• [Work item]:
Please print every line of the listing, unchanged.

• [Exercise data]:
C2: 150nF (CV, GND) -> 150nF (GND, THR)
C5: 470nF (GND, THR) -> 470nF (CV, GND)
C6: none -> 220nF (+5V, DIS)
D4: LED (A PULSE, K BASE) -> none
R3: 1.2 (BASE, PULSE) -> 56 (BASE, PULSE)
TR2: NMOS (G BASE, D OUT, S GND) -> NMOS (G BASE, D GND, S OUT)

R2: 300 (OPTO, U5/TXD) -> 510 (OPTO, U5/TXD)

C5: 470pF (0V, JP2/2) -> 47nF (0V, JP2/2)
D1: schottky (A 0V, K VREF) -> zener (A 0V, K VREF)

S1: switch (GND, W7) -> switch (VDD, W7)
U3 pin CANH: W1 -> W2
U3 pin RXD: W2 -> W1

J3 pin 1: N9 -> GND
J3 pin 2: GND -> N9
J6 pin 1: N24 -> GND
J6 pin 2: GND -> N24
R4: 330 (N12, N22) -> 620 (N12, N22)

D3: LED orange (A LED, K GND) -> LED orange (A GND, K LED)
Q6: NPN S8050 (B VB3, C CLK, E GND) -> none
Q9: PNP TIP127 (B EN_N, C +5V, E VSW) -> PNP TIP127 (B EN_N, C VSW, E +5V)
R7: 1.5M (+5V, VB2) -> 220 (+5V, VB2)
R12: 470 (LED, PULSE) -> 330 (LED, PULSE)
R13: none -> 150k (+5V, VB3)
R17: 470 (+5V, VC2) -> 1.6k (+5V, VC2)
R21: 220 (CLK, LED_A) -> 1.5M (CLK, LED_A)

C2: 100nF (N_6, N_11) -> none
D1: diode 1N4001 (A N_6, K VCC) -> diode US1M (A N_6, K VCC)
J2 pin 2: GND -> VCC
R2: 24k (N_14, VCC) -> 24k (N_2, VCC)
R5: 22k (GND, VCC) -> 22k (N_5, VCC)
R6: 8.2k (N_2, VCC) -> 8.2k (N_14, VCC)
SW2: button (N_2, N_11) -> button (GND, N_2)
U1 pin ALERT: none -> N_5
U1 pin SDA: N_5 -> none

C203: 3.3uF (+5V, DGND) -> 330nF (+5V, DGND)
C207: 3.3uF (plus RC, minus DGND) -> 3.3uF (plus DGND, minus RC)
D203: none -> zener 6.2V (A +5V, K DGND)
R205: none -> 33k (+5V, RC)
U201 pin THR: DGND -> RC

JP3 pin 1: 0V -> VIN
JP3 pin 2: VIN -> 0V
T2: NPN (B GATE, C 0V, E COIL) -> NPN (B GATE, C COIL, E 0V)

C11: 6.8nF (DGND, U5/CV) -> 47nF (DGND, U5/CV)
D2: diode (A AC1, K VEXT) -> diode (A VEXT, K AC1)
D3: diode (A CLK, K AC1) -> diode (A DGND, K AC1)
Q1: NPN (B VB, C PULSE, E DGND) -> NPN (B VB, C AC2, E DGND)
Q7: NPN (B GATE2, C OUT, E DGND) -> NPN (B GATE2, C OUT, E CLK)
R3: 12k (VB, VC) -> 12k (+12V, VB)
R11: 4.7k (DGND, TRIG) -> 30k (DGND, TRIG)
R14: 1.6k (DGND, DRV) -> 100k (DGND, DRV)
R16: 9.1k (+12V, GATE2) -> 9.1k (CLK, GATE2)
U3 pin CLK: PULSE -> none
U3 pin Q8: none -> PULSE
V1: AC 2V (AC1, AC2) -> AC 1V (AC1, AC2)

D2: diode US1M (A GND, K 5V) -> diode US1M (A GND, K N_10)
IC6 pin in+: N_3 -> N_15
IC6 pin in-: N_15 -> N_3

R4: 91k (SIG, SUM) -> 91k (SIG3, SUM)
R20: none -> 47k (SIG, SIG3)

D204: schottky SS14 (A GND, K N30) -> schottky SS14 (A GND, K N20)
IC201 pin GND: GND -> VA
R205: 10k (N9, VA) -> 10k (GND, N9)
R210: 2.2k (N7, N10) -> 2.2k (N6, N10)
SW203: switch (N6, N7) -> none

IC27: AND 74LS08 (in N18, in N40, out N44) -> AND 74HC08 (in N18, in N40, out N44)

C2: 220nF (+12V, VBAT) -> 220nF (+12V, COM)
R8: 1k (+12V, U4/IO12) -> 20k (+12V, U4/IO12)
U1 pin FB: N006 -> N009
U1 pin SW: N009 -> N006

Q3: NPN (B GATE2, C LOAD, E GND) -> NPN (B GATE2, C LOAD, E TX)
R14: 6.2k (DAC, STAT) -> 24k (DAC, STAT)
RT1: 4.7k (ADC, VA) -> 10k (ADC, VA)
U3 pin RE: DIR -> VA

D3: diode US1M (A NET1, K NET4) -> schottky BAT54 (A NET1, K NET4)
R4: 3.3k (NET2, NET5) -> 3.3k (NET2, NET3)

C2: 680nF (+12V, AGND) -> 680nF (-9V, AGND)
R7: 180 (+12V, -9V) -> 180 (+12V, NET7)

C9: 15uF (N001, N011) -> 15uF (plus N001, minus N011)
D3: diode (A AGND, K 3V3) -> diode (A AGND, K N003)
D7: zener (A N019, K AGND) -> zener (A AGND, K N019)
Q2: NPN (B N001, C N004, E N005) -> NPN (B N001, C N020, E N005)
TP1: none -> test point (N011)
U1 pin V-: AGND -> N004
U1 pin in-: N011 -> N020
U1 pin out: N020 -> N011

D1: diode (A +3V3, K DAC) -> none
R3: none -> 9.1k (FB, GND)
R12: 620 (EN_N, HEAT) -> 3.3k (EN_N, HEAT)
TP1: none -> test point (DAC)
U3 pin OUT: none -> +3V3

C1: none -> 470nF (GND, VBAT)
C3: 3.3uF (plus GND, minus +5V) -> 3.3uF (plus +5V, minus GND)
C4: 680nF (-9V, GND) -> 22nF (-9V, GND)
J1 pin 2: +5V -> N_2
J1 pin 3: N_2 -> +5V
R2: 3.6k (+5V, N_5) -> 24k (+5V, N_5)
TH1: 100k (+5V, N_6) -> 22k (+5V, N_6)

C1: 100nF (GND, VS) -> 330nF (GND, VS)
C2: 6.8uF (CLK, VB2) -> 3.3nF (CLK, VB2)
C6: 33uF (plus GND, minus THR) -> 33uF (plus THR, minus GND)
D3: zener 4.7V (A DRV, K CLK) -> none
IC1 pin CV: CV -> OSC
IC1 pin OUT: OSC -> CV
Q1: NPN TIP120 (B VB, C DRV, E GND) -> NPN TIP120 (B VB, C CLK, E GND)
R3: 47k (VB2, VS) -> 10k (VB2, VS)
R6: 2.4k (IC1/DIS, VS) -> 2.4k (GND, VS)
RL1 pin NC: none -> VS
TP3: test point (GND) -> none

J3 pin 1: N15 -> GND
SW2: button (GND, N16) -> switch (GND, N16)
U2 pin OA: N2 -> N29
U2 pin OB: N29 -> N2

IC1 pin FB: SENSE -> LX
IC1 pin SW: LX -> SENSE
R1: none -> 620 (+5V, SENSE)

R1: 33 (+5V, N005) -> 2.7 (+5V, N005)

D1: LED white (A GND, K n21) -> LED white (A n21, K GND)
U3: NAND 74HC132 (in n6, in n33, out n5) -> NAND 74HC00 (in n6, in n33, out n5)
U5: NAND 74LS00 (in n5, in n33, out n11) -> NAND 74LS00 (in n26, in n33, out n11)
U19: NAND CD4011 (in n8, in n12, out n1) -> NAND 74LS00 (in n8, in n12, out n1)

• [Task answer]:
C2: 150nF (CV, GND) -> 150nF (GND, THR)
C5: 470nF (GND, THR) -> 470nF (CV, GND)
C6: none -> 220nF (+5V, DIS)
D4: LED (A PULSE, K BASE) -> none
R3: 1.2 (BASE, PULSE) -> 56 (BASE, PULSE)
TR2: NMOS (G BASE, D OUT, S GND) -> NMOS (G BASE, D GND, S OUT)

R2: 300 (OPTO, U5/TXD) -> 510 (OPTO, U5/TXD)

C5: 470pF (0V, JP2/2) -> 47nF (0V, JP2/2)
D1: schottky (A 0V, K VREF) -> zener (A 0V, K VREF)

S1: switch (GND, W7) -> switch (VDD, W7)
U3 pin CANH: W1 -> W2
U3 pin RXD: W2 -> W1

J3 pin 1: N9 -> GND
J3 pin 2: GND -> N9
J6 pin 1: N24 -> GND
J6 pin 2: GND -> N24
R4: 330 (N12, N22) -> 620 (N12, N22)

D3: LED orange (A LED, K GND) -> LED orange (A GND, K LED)
Q6: NPN S8050 (B VB3, C CLK, E GND) -> none
Q9: PNP TIP127 (B EN_N, C +5V, E VSW) -> PNP TIP127 (B EN_N, C VSW, E +5V)
R7: 1.5M (+5V, VB2) -> 220 (+5V, VB2)
R12: 470 (LED, PULSE) -> 330 (LED, PULSE)
R13: none -> 150k (+5V, VB3)
R17: 470 (+5V, VC2) -> 1.6k (+5V, VC2)
R21: 220 (CLK, LED_A) -> 1.5M (CLK, LED_A)

C2: 100nF (N_6, N_11) -> none
D1: diode 1N4001 (A N_6, K VCC) -> diode US1M (A N_6, K VCC)
J2 pin 2: GND -> VCC
R2: 24k (N_14, VCC) -> 24k (N_2, VCC)
R5: 22k (GND, VCC) -> 22k (N_5, VCC)
R6: 8.2k (N_2, VCC) -> 8.2k (N_14, VCC)
SW2: button (N_2, N_11) -> button (GND, N_2)
U1 pin ALERT: none -> N_5
U1 pin SDA: N_5 -> none

C203: 3.3uF (+5V, DGND) -> 330nF (+5V, DGND)
C207: 3.3uF (plus RC, minus DGND) -> 3.3uF (plus DGND, minus RC)
D203: none -> zener 6.2V (A +5V, K DGND)
R205: none -> 33k (+5V, RC)
U201 pin THR: DGND -> RC

JP3 pin 1: 0V -> VIN
JP3 pin 2: VIN -> 0V
T2: NPN (B GATE, C 0V, E COIL) -> NPN (B GATE, C COIL, E 0V)

C11: 6.8nF (DGND, U5/CV) -> 47nF (DGND, U5/CV)
D2: diode (A AC1, K VEXT) -> diode (A VEXT, K AC1)
D3: diode (A CLK, K AC1) -> diode (A DGND, K AC1)
Q1: NPN (B VB, C PULSE, E DGND) -> NPN (B VB, C AC2, E DGND)
Q7: NPN (B GATE2, C OUT, E DGND) -> NPN (B GATE2, C OUT, E CLK)
R3: 12k (VB, VC) -> 12k (+12V, VB)
R11: 4.7k (DGND, TRIG) -> 30k (DGND, TRIG)
R14: 1.6k (DGND, DRV) -> 100k (DGND, DRV)
R16: 9.1k (+12V, GATE2) -> 9.1k (CLK, GATE2)
U3 pin CLK: PULSE -> none
U3 pin Q8: none -> PULSE
V1: AC 2V (AC1, AC2) -> AC 1V (AC1, AC2)

D2: diode US1M (A GND, K 5V) -> diode US1M (A GND, K N_10)
IC6 pin in+: N_3 -> N_15
IC6 pin in-: N_15 -> N_3

R4: 91k (SIG, SUM) -> 91k (SIG3, SUM)
R20: none -> 47k (SIG, SIG3)

D204: schottky SS14 (A GND, K N30) -> schottky SS14 (A GND, K N20)
IC201 pin GND: GND -> VA
R205: 10k (N9, VA) -> 10k (GND, N9)
R210: 2.2k (N7, N10) -> 2.2k (N6, N10)
SW203: switch (N6, N7) -> none

IC27: AND 74LS08 (in N18, in N40, out N44) -> AND 74HC08 (in N18, in N40, out N44)

C2: 220nF (+12V, VBAT) -> 220nF (+12V, COM)
R8: 1k (+12V, U4/IO12) -> 20k (+12V, U4/IO12)
U1 pin FB: N006 -> N009
U1 pin SW: N009 -> N006

Q3: NPN (B GATE2, C LOAD, E GND) -> NPN (B GATE2, C LOAD, E TX)
R14: 6.2k (DAC, STAT) -> 24k (DAC, STAT)
RT1: 4.7k (ADC, VA) -> 10k (ADC, VA)
U3 pin RE: DIR -> VA

D3: diode US1M (A NET1, K NET4) -> schottky BAT54 (A NET1, K NET4)
R4: 3.3k (NET2, NET5) -> 3.3k (NET2, NET3)

C2: 680nF (+12V, AGND) -> 680nF (-9V, AGND)
R7: 180 (+12V, -9V) -> 180 (+12V, NET7)

C9: 15uF (N001, N011) -> 15uF (plus N001, minus N011)
D3: diode (A AGND, K 3V3) -> diode (A AGND, K N003)
D7: zener (A N019, K AGND) -> zener (A AGND, K N019)
Q2: NPN (B N001, C N004, E N005) -> NPN (B N001, C N020, E N005)
TP1: none -> test point (N011)
U1 pin V-: AGND -> N004
U1 pin in-: N011 -> N020
U1 pin out: N020 -> N011

D1: diode (A +3V3, K DAC) -> none
R3: none -> 9.1k (FB, GND)
R12: 620 (EN_N, HEAT) -> 3.3k (EN_N, HEAT)
TP1: none -> test point (DAC)
U3 pin OUT: none -> +3V3

C1: none -> 470nF (GND, VBAT)
C3: 3.3uF (plus GND, minus +5V) -> 3.3uF (plus +5V, minus GND)
C4: 680nF (-9V, GND) -> 22nF (-9V, GND)
J1 pin 2: +5V -> N_2
J1 pin 3: N_2 -> +5V
R2: 3.6k (+5V, N_5) -> 24k (+5V, N_5)
TH1: 100k (+5V, N_6) -> 22k (+5V, N_6)

C1: 100nF (GND, VS) -> 330nF (GND, VS)
C2: 6.8uF (CLK, VB2) -> 3.3nF (CLK, VB2)
C6: 33uF (plus GND, minus THR) -> 33uF (plus THR, minus GND)
D3: zener 4.7V (A DRV, K CLK) -> none
IC1 pin CV: CV -> OSC
IC1 pin OUT: OSC -> CV
Q1: NPN TIP120 (B VB, C DRV, E GND) -> NPN TIP120 (B VB, C CLK, E GND)
R3: 47k (VB2, VS) -> 10k (VB2, VS)
R6: 2.4k (IC1/DIS, VS) -> 2.4k (GND, VS)
RL1 pin NC: none -> VS
TP3: test point (GND) -> none

J3 pin 1: N15 -> GND
SW2: button (GND, N16) -> switch (GND, N16)
U2 pin OA: N2 -> N29
U2 pin OB: N29 -> N2

IC1 pin FB: SENSE -> LX
IC1 pin SW: LX -> SENSE
R1: none -> 620 (+5V, SENSE)

R1: 33 (+5V, N005) -> 2.7 (+5V, N005)

D1: LED white (A GND, K n21) -> LED white (A n21, K GND)
U3: NAND 74HC132 (in n6, in n33, out n5) -> NAND 74HC00 (in n6, in n33, out n5)
U5: NAND 74LS00 (in n5, in n33, out n11) -> NAND 74LS00 (in n26, in n33, out n11)
U19: NAND CD4011 (in n8, in n12, out n1) -> NAND 74LS00 (in n8, in n12, out n1)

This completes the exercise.